● INPUT RECORDS
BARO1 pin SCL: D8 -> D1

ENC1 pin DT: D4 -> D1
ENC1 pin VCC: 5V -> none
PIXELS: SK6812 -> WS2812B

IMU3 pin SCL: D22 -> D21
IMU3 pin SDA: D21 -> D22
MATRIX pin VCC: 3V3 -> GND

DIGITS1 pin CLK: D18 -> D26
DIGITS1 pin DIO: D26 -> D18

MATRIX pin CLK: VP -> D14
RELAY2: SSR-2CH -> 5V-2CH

● WHAT YOU HAVE TO DO
When a line in the material above holds the word "MATRIX", count it; report only the total.

● RESULT OF THE TASK
2